TASK TO CARRY OUT: Filter the data for lines with the word "schottky", then copy every line so identified.

*** SOURCE MATERIAL

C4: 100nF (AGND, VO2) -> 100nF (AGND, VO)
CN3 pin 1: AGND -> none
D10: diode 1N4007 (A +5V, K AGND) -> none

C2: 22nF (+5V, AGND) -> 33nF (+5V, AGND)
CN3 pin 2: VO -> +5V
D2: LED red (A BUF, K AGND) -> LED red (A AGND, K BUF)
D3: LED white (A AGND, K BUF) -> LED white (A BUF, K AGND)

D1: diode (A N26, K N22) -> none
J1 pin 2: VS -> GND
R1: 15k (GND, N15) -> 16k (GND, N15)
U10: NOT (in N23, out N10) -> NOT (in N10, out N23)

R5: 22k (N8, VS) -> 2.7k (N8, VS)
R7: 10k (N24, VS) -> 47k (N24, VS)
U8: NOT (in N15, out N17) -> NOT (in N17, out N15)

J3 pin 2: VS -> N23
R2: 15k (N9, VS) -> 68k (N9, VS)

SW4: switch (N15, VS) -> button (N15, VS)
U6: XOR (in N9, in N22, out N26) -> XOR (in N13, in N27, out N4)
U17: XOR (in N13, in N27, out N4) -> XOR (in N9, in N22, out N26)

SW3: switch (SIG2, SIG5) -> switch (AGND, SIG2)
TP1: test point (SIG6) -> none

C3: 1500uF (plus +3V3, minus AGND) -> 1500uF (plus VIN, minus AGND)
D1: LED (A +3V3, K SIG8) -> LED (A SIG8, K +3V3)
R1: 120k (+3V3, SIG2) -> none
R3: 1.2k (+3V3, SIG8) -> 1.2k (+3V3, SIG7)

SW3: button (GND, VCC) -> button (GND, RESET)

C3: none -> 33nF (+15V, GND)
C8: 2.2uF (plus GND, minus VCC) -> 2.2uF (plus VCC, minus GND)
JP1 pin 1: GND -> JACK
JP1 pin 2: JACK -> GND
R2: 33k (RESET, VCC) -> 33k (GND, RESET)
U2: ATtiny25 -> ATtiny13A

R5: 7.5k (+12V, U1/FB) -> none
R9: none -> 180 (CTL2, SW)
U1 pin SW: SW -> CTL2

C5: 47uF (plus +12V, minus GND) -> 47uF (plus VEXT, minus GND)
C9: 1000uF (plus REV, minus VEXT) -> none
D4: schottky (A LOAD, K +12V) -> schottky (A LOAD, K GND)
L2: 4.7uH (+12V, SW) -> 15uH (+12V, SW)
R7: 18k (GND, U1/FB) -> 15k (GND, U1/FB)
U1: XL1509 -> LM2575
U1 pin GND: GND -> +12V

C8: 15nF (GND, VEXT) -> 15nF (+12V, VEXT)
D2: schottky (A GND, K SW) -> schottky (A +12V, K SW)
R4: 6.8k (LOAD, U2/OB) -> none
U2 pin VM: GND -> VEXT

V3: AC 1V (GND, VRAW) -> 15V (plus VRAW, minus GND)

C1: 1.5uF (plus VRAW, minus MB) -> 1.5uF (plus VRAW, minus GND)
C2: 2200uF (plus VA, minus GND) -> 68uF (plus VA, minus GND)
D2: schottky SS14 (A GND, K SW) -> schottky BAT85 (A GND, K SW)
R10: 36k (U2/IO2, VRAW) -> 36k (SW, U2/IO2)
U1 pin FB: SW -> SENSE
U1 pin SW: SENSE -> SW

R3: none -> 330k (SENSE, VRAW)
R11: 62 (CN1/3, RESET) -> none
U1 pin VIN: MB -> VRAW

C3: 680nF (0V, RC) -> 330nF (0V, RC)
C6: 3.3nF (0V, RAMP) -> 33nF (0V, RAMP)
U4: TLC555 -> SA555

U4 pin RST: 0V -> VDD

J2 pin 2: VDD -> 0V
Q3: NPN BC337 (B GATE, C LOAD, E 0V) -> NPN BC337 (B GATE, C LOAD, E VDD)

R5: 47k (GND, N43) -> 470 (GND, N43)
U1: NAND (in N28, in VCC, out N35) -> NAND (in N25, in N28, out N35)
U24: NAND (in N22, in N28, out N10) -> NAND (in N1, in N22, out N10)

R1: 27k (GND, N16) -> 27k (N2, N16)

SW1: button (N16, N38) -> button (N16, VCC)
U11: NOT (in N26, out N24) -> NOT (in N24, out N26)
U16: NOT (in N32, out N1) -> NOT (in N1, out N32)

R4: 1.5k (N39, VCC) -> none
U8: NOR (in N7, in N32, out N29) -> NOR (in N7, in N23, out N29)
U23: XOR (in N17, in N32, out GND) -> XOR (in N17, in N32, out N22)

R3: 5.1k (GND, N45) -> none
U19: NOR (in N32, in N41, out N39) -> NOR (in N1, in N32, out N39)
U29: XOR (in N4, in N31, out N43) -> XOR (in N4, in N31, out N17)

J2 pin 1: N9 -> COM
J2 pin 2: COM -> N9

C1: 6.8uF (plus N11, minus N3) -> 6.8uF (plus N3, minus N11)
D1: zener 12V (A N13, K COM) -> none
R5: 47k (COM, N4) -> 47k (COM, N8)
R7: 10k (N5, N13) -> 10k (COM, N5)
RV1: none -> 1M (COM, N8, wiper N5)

******

OUTPUT OF THE EXERCISE:
D4: schottky (A LOAD, K +12V) -> schottky (A LOAD, K GND)
D2: schottky (A GND, K SW) -> schottky (A +12V, K SW)
D2: schottky SS14 (A GND, K SW) -> schottky BAT85 (A GND, K SW)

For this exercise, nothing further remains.